▶ _Extracted information_:
§

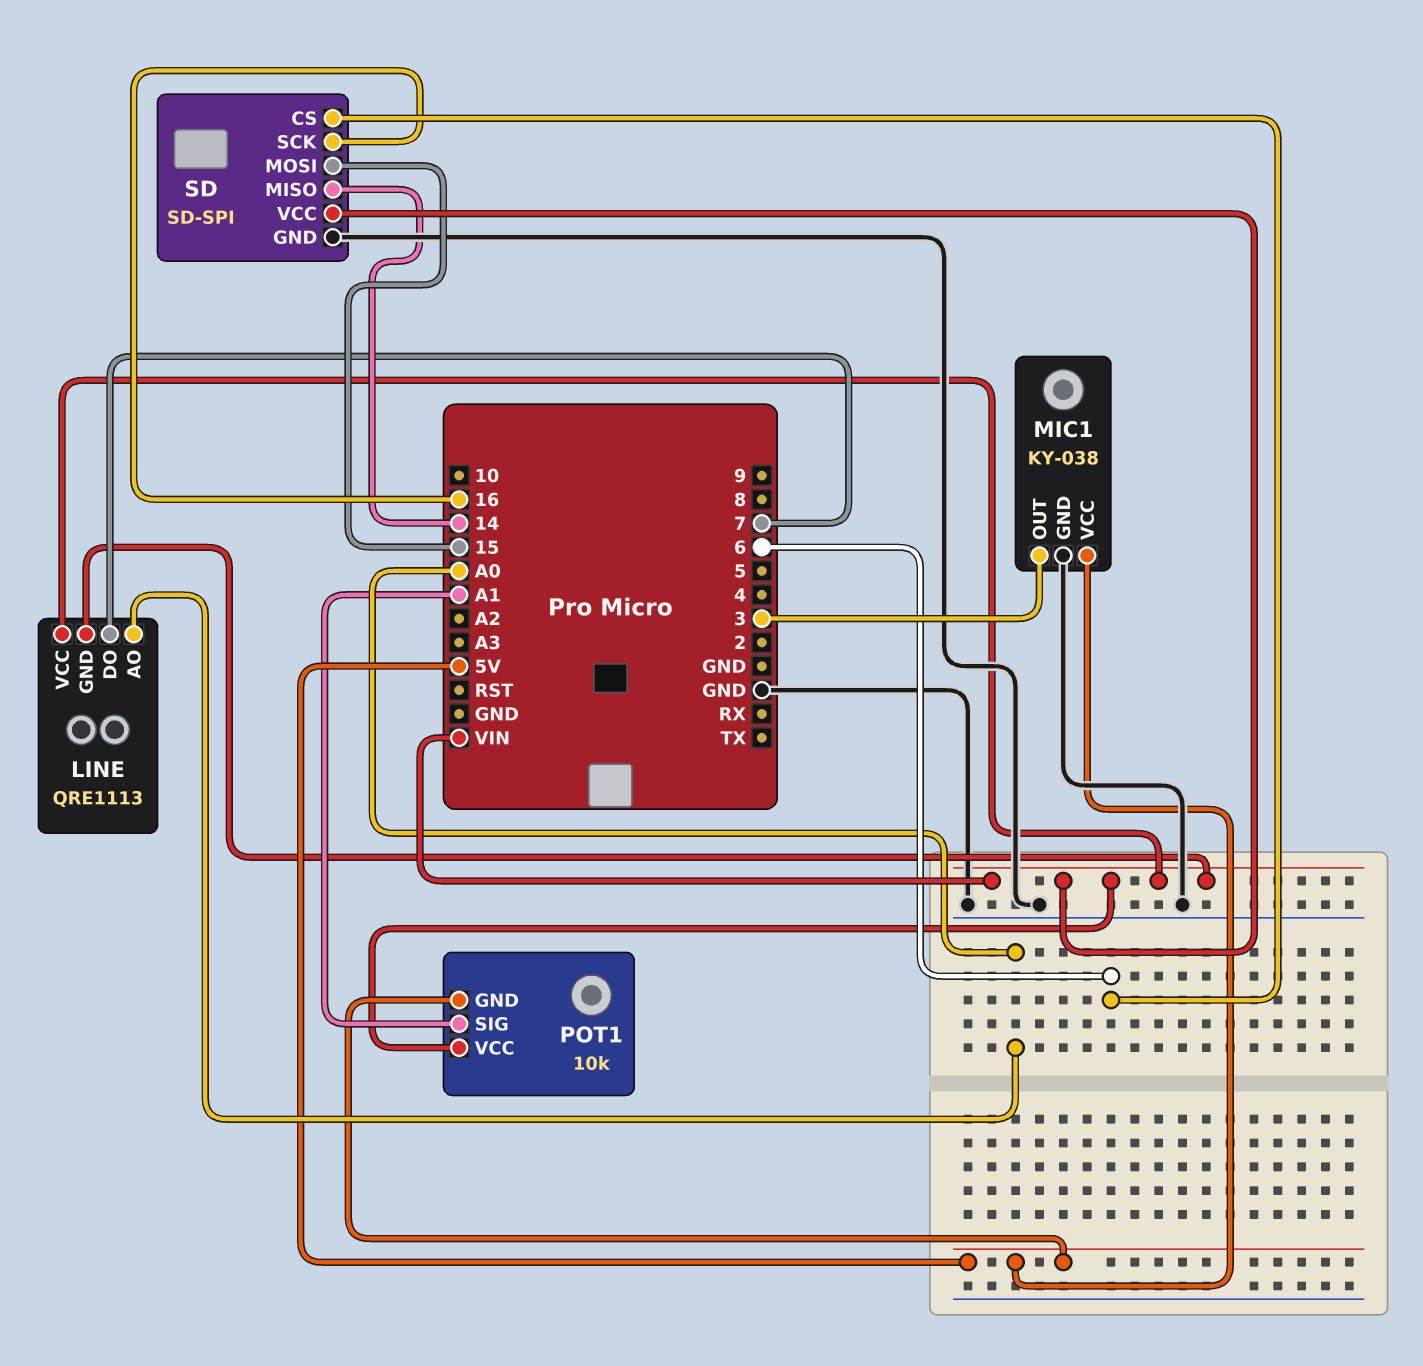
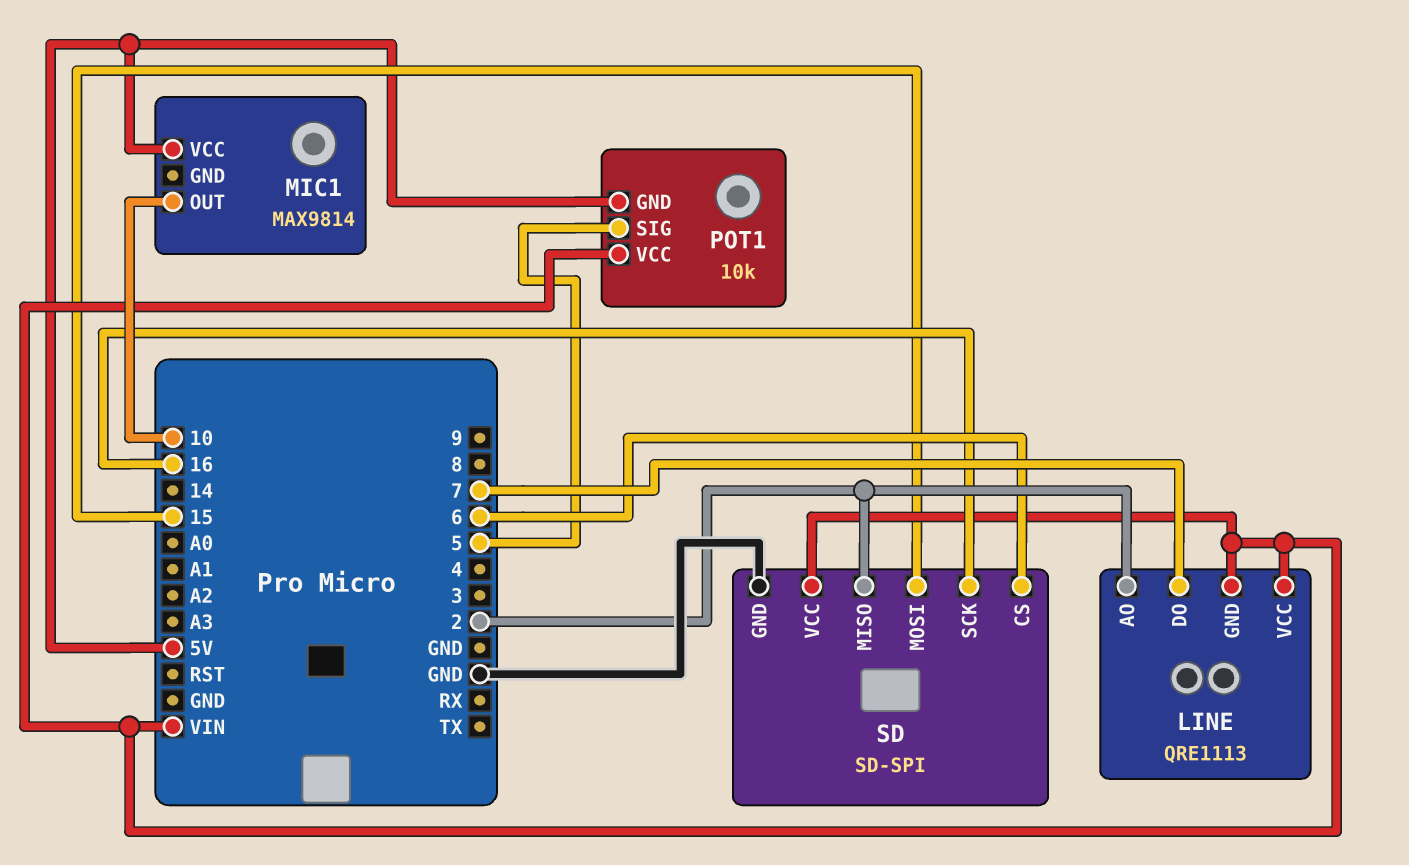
LINE pin AO: A0 -> 2
MIC1: KY-038 -> MAX9814
MIC1 pin GND: GND -> none
MIC1 pin OUT: 3 -> 10
POT1 pin SIG: A1 -> 5
SD pin MISO: 14 -> 2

§

▶ _Exercise requirements_: Retype the whole listing exactly. Do not include the pictures.

▶ _Finished exercise_:
LINE pin AO: A0 -> 2
MIC1: KY-038 -> MAX9814
MIC1 pin GND: GND -> none
MIC1 pin OUT: 3 -> 10
POT1 pin SIG: A1 -> 5
SD pin MISO: 14 -> 2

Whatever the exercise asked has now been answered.